### PROBLEM DESCRIPTION
Filter the entries for the word "degrees". Copy each line in which it occurs.

_ _ _ _

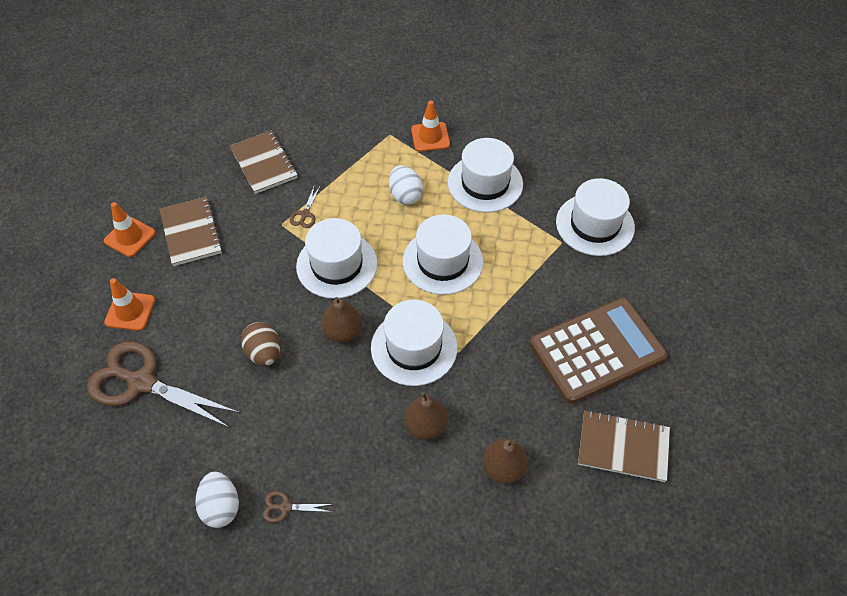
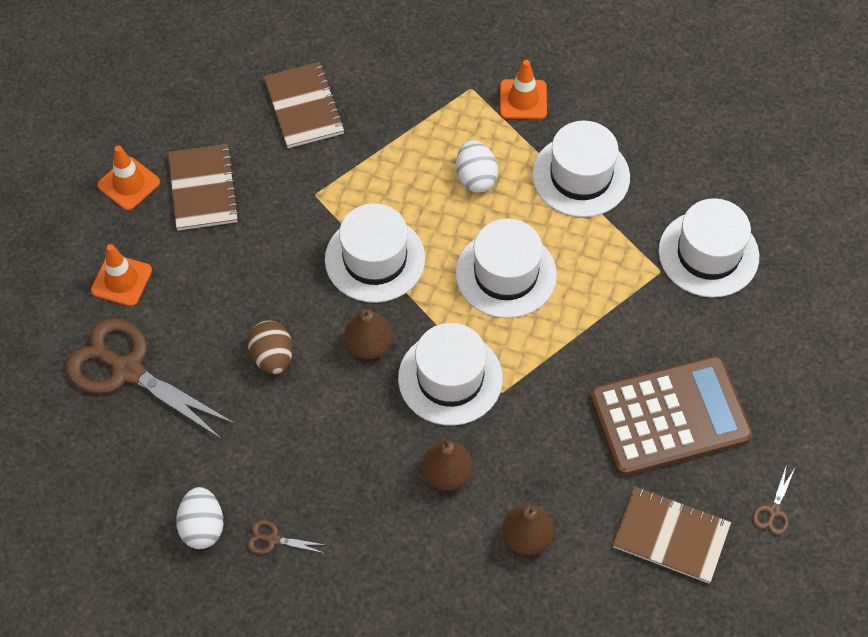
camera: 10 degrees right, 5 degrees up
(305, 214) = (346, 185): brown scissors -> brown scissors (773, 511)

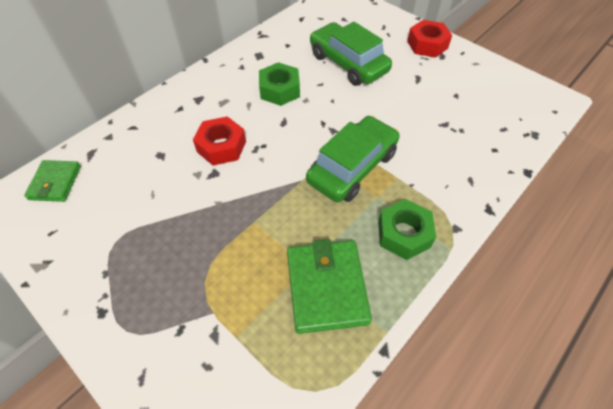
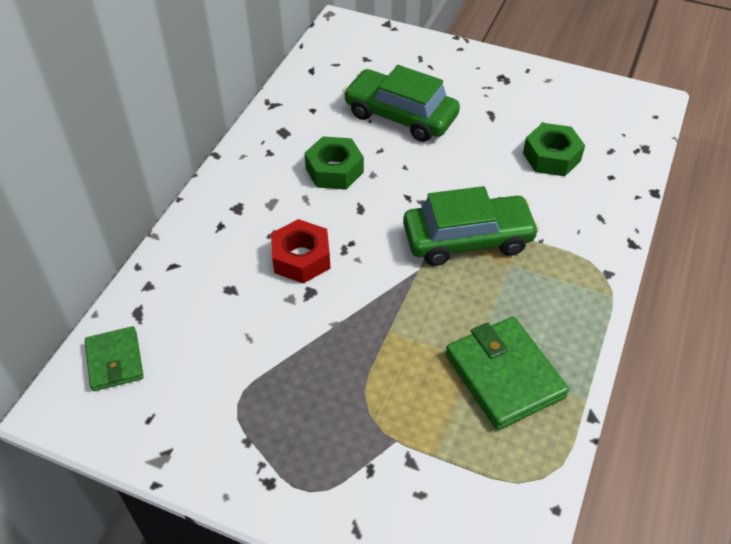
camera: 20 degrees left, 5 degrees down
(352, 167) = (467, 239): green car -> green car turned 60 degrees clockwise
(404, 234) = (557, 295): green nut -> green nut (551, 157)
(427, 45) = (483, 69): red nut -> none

_ _ _ _

### RESPONSE TO THE EXERCISE
camera: 10 degrees right, 5 degrees up
camera: 20 degrees left, 5 degrees down
(352, 167) = (467, 239): green car -> green car turned 60 degrees clockwise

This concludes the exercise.